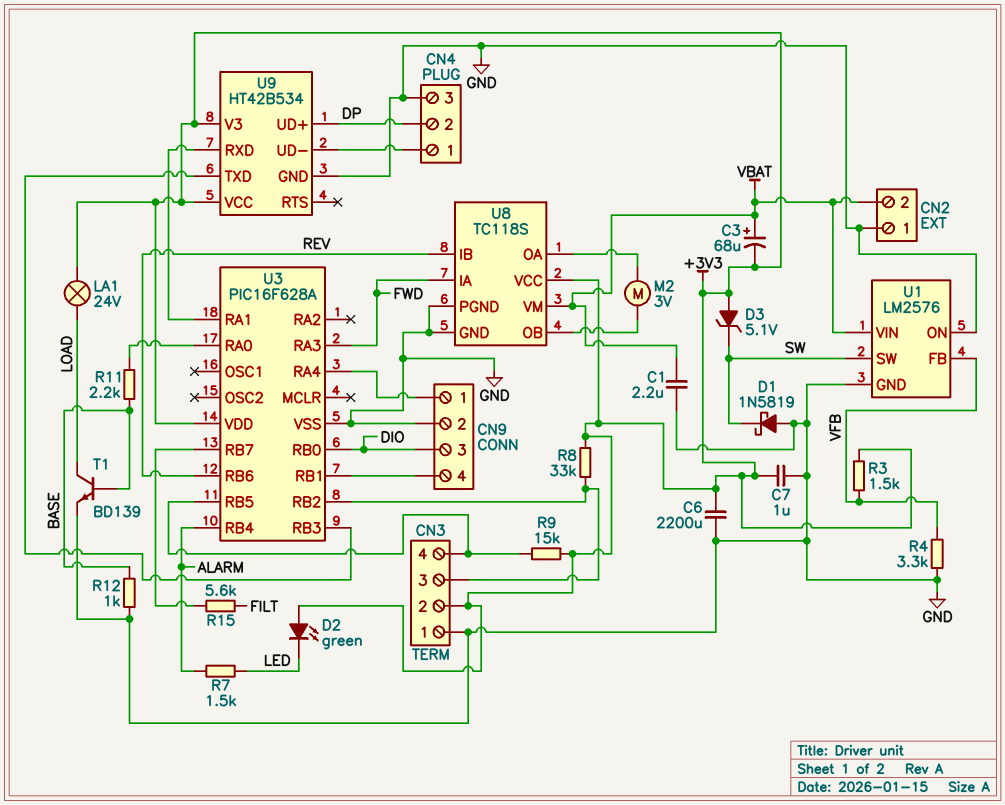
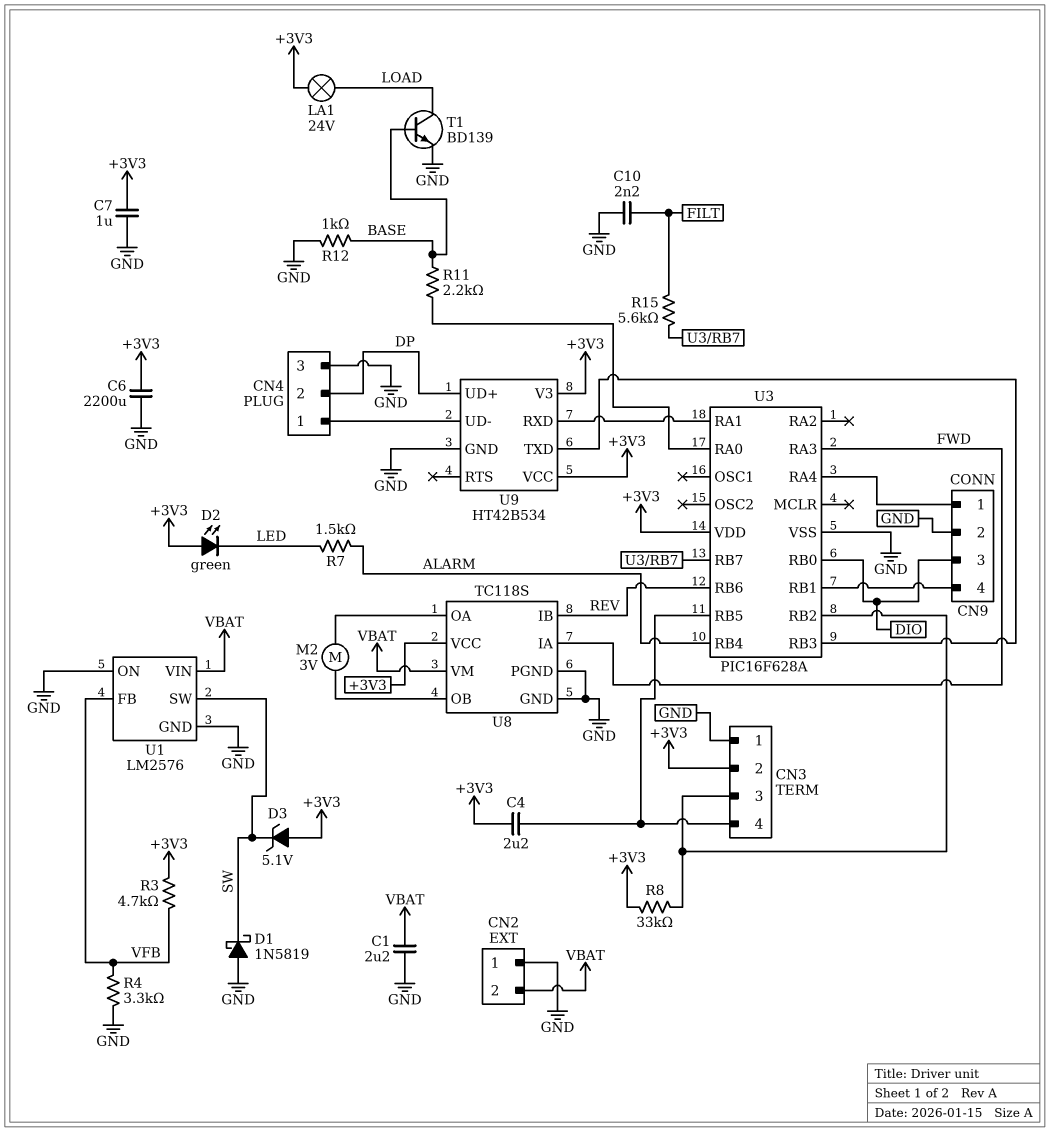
C3: 68uF (plus VBAT, minus +3V3) -> none
C4: none -> 2.2uF (+3V3, CN3/4)
C10: none -> 2.2nF (FILT, GND)
R3: 1.5k (+3V3, VFB) -> 4.7k (+3V3, VFB)
R9: 15k (+3V3, CN3/4) -> none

☆ ☆ ☆ ☆

* WORK ITEM *
Find every line in the records above that holds the word "none", and copy each one.

* SOLUTION FOR THIS EXERCISE *
C3: 68uF (plus VBAT, minus +3V3) -> none
C4: none -> 2.2uF (+3V3, CN3/4)
C10: none -> 2.2nF (FILT, GND)
R9: 15k (+3V3, CN3/4) -> none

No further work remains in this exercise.